For this exercise, output every line of the data as it stands.

Given data:

+-------+

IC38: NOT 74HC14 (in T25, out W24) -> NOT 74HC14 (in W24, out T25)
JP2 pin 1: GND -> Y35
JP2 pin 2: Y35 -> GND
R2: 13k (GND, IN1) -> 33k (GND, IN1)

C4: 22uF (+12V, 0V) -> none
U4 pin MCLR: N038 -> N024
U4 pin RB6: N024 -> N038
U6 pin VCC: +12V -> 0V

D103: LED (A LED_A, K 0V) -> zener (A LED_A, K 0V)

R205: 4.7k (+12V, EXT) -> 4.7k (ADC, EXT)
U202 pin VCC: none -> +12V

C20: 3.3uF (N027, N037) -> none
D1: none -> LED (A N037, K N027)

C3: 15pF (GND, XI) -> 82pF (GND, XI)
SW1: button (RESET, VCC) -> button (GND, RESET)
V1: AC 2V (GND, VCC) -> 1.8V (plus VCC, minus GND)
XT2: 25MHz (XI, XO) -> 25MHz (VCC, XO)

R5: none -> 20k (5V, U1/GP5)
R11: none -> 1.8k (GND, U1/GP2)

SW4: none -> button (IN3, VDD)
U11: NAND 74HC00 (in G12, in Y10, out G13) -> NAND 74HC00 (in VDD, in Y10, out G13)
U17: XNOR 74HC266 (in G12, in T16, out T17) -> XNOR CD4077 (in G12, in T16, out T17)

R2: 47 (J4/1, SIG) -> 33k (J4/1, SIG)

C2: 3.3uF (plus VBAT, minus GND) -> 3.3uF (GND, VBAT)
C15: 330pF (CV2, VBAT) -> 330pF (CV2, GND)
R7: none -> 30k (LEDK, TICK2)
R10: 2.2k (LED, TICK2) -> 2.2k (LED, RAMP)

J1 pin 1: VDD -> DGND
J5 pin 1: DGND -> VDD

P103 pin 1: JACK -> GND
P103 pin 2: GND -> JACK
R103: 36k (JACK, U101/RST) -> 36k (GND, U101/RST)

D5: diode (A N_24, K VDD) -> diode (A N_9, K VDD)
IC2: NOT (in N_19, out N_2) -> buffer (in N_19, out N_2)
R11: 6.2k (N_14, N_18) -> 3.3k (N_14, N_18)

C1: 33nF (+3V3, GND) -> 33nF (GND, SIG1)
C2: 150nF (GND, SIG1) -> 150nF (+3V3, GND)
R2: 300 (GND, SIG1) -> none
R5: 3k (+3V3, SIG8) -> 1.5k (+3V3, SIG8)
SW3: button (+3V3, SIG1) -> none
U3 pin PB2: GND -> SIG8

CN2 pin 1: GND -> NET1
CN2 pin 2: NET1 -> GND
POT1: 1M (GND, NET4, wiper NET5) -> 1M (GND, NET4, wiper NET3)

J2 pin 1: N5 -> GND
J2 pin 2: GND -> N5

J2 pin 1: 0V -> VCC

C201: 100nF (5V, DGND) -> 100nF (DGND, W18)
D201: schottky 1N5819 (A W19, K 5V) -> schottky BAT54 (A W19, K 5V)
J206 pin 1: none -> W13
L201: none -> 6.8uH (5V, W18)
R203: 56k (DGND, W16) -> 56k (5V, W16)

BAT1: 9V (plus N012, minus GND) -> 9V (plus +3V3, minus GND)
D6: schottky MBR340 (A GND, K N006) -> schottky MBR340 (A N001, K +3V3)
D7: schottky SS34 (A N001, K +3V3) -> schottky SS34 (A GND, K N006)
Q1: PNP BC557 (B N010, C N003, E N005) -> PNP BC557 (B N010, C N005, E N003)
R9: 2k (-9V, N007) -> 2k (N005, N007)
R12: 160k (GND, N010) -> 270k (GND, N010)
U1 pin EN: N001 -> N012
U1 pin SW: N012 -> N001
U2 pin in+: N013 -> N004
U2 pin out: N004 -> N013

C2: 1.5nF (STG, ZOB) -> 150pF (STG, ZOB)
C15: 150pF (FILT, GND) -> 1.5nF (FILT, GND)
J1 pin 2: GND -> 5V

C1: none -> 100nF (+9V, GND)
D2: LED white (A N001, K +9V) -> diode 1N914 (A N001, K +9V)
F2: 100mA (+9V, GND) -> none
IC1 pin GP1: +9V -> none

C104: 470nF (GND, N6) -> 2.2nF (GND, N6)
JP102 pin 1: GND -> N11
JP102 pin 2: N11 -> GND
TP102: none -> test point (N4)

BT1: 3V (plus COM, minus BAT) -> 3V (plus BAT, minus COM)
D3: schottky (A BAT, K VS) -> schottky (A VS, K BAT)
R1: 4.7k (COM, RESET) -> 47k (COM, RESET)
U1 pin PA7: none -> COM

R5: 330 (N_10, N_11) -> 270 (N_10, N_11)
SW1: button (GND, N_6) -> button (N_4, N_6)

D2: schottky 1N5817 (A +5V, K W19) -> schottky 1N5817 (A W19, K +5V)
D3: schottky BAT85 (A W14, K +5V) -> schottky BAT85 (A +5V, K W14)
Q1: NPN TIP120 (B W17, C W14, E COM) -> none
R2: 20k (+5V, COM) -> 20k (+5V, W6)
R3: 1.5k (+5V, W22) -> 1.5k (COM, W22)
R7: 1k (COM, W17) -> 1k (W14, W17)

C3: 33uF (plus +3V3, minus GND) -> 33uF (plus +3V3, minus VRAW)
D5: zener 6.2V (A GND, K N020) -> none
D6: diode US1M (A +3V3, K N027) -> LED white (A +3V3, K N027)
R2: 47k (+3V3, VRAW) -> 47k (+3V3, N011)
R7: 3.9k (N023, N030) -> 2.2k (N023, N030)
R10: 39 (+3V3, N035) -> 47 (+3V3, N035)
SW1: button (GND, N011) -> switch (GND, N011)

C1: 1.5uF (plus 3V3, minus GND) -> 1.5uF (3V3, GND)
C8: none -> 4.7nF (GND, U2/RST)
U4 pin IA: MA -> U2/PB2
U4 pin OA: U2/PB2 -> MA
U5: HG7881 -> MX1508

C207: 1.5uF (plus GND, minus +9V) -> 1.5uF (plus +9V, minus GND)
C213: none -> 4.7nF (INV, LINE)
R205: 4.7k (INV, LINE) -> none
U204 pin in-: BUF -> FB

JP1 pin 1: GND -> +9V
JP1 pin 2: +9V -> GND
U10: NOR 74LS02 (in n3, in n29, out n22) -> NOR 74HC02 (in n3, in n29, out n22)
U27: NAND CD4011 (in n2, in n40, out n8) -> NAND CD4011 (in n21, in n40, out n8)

+-------+

Answer space:
IC38: NOT 74HC14 (in T25, out W24) -> NOT 74HC14 (in W24, out T25)
JP2 pin 1: GND -> Y35
JP2 pin 2: Y35 -> GND
R2: 13k (GND, IN1) -> 33k (GND, IN1)

C4: 22uF (+12V, 0V) -> none
U4 pin MCLR: N038 -> N024
U4 pin RB6: N024 -> N038
U6 pin VCC: +12V -> 0V

D103: LED (A LED_A, K 0V) -> zener (A LED_A, K 0V)

R205: 4.7k (+12V, EXT) -> 4.7k (ADC, EXT)
U202 pin VCC: none -> +12V

C20: 3.3uF (N027, N037) -> none
D1: none -> LED (A N037, K N027)

C3: 15pF (GND, XI) -> 82pF (GND, XI)
SW1: button (RESET, VCC) -> button (GND, RESET)
V1: AC 2V (GND, VCC) -> 1.8V (plus VCC, minus GND)
XT2: 25MHz (XI, XO) -> 25MHz (VCC, XO)

R5: none -> 20k (5V, U1/GP5)
R11: none -> 1.8k (GND, U1/GP2)

SW4: none -> button (IN3, VDD)
U11: NAND 74HC00 (in G12, in Y10, out G13) -> NAND 74HC00 (in VDD, in Y10, out G13)
U17: XNOR 74HC266 (in G12, in T16, out T17) -> XNOR CD4077 (in G12, in T16, out T17)

R2: 47 (J4/1, SIG) -> 33k (J4/1, SIG)

C2: 3.3uF (plus VBAT, minus GND) -> 3.3uF (GND, VBAT)
C15: 330pF (CV2, VBAT) -> 330pF (CV2, GND)
R7: none -> 30k (LEDK, TICK2)
R10: 2.2k (LED, TICK2) -> 2.2k (LED, RAMP)

J1 pin 1: VDD -> DGND
J5 pin 1: DGND -> VDD

P103 pin 1: JACK -> GND
P103 pin 2: GND -> JACK
R103: 36k (JACK, U101/RST) -> 36k (GND, U101/RST)

D5: diode (A N_24, K VDD) -> diode (A N_9, K VDD)
IC2: NOT (in N_19, out N_2) -> buffer (in N_19, out N_2)
R11: 6.2k (N_14, N_18) -> 3.3k (N_14, N_18)

C1: 33nF (+3V3, GND) -> 33nF (GND, SIG1)
C2: 150nF (GND, SIG1) -> 150nF (+3V3, GND)
R2: 300 (GND, SIG1) -> none
R5: 3k (+3V3, SIG8) -> 1.5k (+3V3, SIG8)
SW3: button (+3V3, SIG1) -> none
U3 pin PB2: GND -> SIG8

CN2 pin 1: GND -> NET1
CN2 pin 2: NET1 -> GND
POT1: 1M (GND, NET4, wiper NET5) -> 1M (GND, NET4, wiper NET3)

J2 pin 1: N5 -> GND
J2 pin 2: GND -> N5

J2 pin 1: 0V -> VCC

C201: 100nF (5V, DGND) -> 100nF (DGND, W18)
D201: schottky 1N5819 (A W19, K 5V) -> schottky BAT54 (A W19, K 5V)
J206 pin 1: none -> W13
L201: none -> 6.8uH (5V, W18)
R203: 56k (DGND, W16) -> 56k (5V, W16)

BAT1: 9V (plus N012, minus GND) -> 9V (plus +3V3, minus GND)
D6: schottky MBR340 (A GND, K N006) -> schottky MBR340 (A N001, K +3V3)
D7: schottky SS34 (A N001, K +3V3) -> schottky SS34 (A GND, K N006)
Q1: PNP BC557 (B N010, C N003, E N005) -> PNP BC557 (B N010, C N005, E N003)
R9: 2k (-9V, N007) -> 2k (N005, N007)
R12: 160k (GND, N010) -> 270k (GND, N010)
U1 pin EN: N001 -> N012
U1 pin SW: N012 -> N001
U2 pin in+: N013 -> N004
U2 pin out: N004 -> N013

C2: 1.5nF (STG, ZOB) -> 150pF (STG, ZOB)
C15: 150pF (FILT, GND) -> 1.5nF (FILT, GND)
J1 pin 2: GND -> 5V

C1: none -> 100nF (+9V, GND)
D2: LED white (A N001, K +9V) -> diode 1N914 (A N001, K +9V)
F2: 100mA (+9V, GND) -> none
IC1 pin GP1: +9V -> none

C104: 470nF (GND, N6) -> 2.2nF (GND, N6)
JP102 pin 1: GND -> N11
JP102 pin 2: N11 -> GND
TP102: none -> test point (N4)

BT1: 3V (plus COM, minus BAT) -> 3V (plus BAT, minus COM)
D3: schottky (A BAT, K VS) -> schottky (A VS, K BAT)
R1: 4.7k (COM, RESET) -> 47k (COM, RESET)
U1 pin PA7: none -> COM

R5: 330 (N_10, N_11) -> 270 (N_10, N_11)
SW1: button (GND, N_6) -> button (N_4, N_6)

D2: schottky 1N5817 (A +5V, K W19) -> schottky 1N5817 (A W19, K +5V)
D3: schottky BAT85 (A W14, K +5V) -> schottky BAT85 (A +5V, K W14)
Q1: NPN TIP120 (B W17, C W14, E COM) -> none
R2: 20k (+5V, COM) -> 20k (+5V, W6)
R3: 1.5k (+5V, W22) -> 1.5k (COM, W22)
R7: 1k (COM, W17) -> 1k (W14, W17)

C3: 33uF (plus +3V3, minus GND) -> 33uF (plus +3V3, minus VRAW)
D5: zener 6.2V (A GND, K N020) -> none
D6: diode US1M (A +3V3, K N027) -> LED white (A +3V3, K N027)
R2: 47k (+3V3, VRAW) -> 47k (+3V3, N011)
R7: 3.9k (N023, N030) -> 2.2k (N023, N030)
R10: 39 (+3V3, N035) -> 47 (+3V3, N035)
SW1: button (GND, N011) -> switch (GND, N011)

C1: 1.5uF (plus 3V3, minus GND) -> 1.5uF (3V3, GND)
C8: none -> 4.7nF (GND, U2/RST)
U4 pin IA: MA -> U2/PB2
U4 pin OA: U2/PB2 -> MA
U5: HG7881 -> MX1508

C207: 1.5uF (plus GND, minus +9V) -> 1.5uF (plus +9V, minus GND)
C213: none -> 4.7nF (INV, LINE)
R205: 4.7k (INV, LINE) -> none
U204 pin in-: BUF -> FB

JP1 pin 1: GND -> +9V
JP1 pin 2: +9V -> GND
U10: NOR 74LS02 (in n3, in n29, out n22) -> NOR 74HC02 (in n3, in n29, out n22)
U27: NAND CD4011 (in n2, in n40, out n8) -> NAND CD4011 (in n21, in n40, out n8)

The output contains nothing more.